*PROVIDED RECORDS*.
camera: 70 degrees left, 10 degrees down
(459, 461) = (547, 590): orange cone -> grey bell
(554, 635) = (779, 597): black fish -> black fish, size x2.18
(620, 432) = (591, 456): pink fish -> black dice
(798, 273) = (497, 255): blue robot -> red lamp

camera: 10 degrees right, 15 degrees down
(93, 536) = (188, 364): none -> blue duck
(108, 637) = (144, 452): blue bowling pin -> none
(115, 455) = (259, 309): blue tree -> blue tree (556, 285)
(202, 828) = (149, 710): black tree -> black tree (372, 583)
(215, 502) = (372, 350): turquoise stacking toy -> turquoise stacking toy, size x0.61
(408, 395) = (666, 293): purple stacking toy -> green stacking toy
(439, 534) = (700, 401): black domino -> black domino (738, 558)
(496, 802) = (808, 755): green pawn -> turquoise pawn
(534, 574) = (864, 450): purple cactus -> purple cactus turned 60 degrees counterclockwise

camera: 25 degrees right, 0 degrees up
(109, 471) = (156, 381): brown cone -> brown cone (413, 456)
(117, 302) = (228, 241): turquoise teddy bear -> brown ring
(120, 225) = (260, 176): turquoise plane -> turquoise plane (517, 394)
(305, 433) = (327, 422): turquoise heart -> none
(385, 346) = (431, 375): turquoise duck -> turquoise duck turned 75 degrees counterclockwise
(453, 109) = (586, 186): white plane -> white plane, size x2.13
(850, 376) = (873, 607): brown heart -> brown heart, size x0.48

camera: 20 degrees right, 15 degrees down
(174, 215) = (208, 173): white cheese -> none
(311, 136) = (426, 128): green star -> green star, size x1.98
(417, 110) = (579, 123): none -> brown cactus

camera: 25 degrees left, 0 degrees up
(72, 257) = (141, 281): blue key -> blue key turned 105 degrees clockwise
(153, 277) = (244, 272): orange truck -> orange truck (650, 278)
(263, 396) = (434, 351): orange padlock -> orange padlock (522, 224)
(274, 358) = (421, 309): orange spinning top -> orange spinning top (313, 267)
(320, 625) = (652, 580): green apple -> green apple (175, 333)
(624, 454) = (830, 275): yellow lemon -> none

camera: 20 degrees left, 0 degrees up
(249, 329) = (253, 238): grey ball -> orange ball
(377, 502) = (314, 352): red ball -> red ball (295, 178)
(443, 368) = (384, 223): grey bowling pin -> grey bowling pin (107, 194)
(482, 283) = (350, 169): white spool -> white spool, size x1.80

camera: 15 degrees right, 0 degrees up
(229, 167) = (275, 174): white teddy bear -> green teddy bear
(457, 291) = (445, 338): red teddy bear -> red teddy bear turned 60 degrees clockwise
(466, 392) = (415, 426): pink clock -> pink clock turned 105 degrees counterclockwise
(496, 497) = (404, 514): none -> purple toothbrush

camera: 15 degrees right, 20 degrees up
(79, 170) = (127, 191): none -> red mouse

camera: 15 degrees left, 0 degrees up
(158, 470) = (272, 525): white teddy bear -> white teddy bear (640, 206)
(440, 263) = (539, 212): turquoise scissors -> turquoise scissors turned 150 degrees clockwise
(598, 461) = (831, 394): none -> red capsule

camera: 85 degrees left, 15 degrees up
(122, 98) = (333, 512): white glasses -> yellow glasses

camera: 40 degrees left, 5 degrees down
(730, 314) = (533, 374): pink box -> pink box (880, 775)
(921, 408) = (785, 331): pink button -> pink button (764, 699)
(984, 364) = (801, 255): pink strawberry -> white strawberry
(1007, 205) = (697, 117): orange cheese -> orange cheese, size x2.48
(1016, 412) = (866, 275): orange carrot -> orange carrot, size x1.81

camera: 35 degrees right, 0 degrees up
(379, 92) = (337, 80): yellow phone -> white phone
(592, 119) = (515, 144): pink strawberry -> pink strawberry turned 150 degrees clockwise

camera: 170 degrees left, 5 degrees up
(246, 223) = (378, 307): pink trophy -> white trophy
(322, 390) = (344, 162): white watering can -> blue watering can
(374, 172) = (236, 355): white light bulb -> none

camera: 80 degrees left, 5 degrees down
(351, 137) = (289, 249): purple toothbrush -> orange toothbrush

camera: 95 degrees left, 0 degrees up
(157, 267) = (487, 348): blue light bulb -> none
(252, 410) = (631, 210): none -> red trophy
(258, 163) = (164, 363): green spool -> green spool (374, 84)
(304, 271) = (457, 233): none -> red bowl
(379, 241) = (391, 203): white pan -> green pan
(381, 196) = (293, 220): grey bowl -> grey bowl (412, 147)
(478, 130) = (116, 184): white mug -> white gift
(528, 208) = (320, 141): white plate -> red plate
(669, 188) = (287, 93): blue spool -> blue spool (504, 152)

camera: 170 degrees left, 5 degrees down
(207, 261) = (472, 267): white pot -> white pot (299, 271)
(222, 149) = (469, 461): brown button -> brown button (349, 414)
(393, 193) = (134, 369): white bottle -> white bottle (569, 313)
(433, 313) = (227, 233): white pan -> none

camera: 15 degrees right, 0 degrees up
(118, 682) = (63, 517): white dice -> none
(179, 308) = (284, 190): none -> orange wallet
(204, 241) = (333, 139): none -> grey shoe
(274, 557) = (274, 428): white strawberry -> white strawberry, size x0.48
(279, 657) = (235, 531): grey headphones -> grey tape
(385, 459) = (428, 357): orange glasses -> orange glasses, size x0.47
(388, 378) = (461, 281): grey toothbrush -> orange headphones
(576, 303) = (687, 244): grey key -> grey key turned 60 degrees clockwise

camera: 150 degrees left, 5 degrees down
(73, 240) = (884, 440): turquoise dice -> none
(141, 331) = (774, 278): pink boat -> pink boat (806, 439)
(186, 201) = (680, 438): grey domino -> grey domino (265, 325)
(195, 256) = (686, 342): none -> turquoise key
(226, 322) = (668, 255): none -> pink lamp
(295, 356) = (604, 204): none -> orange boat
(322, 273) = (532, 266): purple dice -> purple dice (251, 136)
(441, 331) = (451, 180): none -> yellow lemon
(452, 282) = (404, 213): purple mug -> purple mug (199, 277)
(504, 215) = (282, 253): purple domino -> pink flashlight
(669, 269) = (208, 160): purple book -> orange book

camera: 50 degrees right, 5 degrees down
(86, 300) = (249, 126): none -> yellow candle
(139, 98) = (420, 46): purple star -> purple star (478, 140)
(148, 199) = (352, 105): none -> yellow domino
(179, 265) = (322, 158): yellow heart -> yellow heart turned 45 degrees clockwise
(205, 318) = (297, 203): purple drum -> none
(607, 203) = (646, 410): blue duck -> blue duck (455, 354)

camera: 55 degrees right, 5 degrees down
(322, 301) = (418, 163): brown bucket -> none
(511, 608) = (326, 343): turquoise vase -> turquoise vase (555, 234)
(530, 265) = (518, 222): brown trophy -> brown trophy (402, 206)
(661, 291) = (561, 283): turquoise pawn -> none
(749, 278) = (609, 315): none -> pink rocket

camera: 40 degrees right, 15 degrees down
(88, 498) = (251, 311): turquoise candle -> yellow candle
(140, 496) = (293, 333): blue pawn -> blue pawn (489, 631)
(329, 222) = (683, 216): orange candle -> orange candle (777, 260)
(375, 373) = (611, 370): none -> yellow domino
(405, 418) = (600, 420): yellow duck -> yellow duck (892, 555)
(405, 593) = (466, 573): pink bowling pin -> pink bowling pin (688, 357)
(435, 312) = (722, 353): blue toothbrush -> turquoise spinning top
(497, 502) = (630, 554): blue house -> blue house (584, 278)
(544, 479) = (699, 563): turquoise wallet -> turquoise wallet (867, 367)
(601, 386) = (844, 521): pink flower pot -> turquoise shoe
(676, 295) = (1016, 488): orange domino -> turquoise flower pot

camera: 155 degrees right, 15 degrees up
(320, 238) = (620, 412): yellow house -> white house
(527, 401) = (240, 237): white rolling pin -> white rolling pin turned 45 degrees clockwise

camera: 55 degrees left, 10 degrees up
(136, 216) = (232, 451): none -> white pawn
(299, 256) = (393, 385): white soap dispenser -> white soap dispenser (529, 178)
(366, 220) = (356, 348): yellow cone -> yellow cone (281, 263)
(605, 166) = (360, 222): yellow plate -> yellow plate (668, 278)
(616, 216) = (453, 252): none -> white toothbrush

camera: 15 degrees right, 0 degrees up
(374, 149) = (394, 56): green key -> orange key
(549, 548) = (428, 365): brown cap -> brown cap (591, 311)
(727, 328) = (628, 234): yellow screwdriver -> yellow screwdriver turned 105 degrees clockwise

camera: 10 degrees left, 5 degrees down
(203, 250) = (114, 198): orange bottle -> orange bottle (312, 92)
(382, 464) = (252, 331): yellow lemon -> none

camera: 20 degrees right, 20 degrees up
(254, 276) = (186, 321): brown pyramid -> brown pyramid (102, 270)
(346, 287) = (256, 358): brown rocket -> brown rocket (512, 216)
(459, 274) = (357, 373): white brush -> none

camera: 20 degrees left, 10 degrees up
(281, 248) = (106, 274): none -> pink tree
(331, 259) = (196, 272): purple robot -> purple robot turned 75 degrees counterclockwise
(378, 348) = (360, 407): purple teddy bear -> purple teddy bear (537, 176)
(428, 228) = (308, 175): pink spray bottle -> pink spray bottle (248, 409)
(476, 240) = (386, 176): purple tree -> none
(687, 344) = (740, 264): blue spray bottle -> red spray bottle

*ACTIVITY*. Copy each line of the listing that contains the string "cone".

*WRITTEN REPLY*.
(459, 461) = (547, 590): orange cone -> grey bell
(109, 471) = (156, 381): brown cone -> brown cone (413, 456)
(366, 220) = (356, 348): yellow cone -> yellow cone (281, 263)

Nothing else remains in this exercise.